» Assignment
Note how many lines in the entries below contain the string "yellow", and answer with that number and no other text.

Colored shape movement records
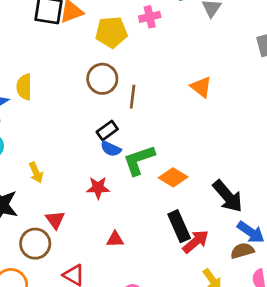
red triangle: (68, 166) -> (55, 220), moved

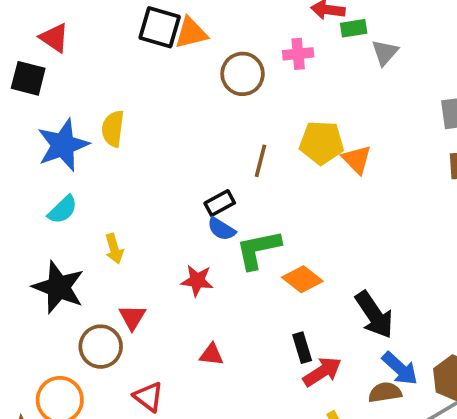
yellow pentagon: (111, 32) -> (322, 143), moved
brown circle: (102, 79) -> (243, 74), moved
black rectangle: (179, 226) -> (302, 348), size x0.7

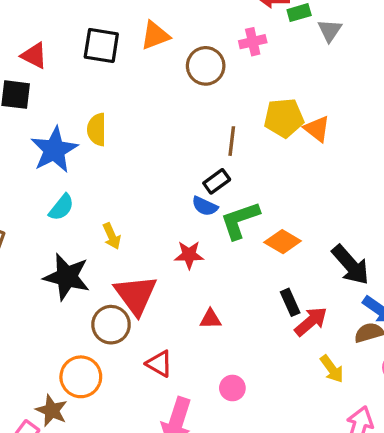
black square: (160, 27) -> (101, 46), moved
black rectangle: (220, 203) -> (217, 181), moved
red triangle: (132, 317) -> (136, 295), size x1.8

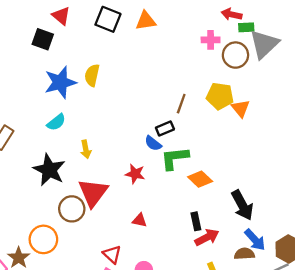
gray triangle: (330, 30) -> (264, 44), size x1.8
brown circle: (206, 66) -> (235, 55), moved
red triangle: (159, 364) -> (112, 254), moved

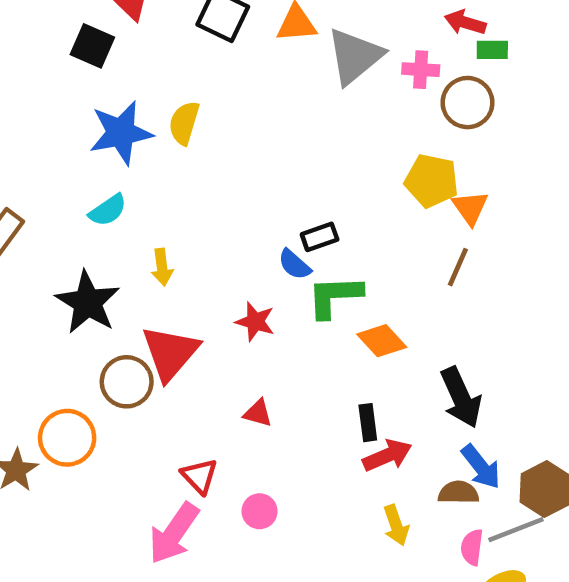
gray triangle: (264, 44) -> (355, 56), moved
brown line: (181, 104) -> (458, 267), moved

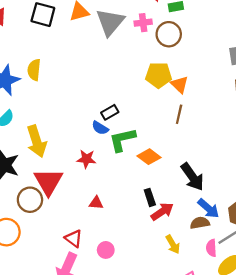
yellow arrow: (162, 267) -> (37, 141), size x1.8

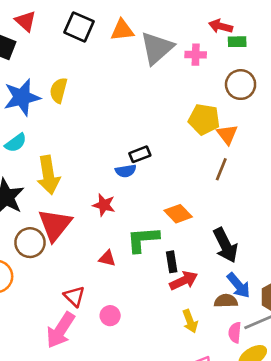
brown circle: (169, 34) -> (241, 85), moved
blue semicircle: (100, 128) -> (126, 171), turned -49
green L-shape: (122, 140) -> (143, 239), moved

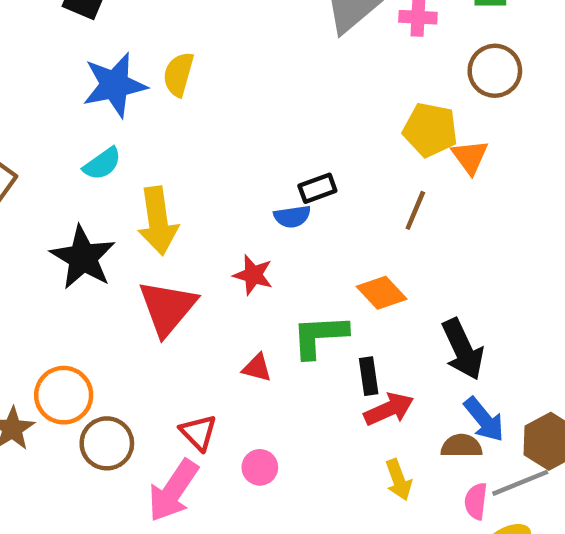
brown line: (221, 169) -> (415, 210), moved
brown circle: (30, 243) -> (107, 443), moved

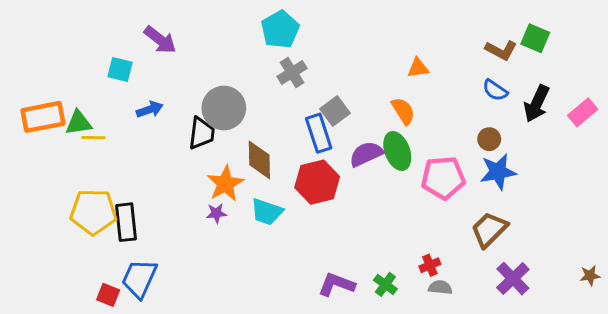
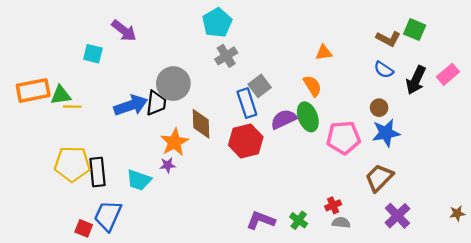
blue arrow: (150, 110) -> (131, 105), moved, size x1.6
pink rectangle: (583, 112) -> (448, 74), moved
cyan trapezoid: (267, 212) -> (139, 180), moved

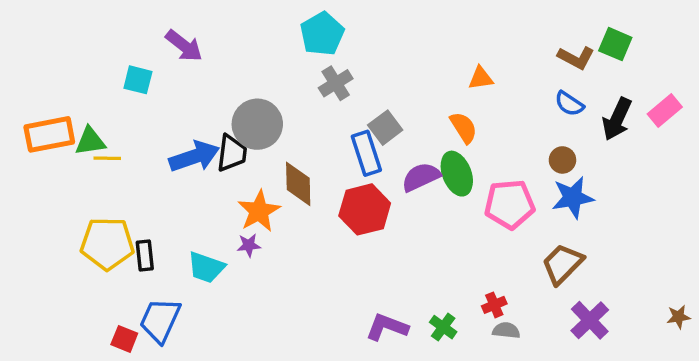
black rectangle: (98, 172) -> (145, 255), size x0.7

» Answer section
2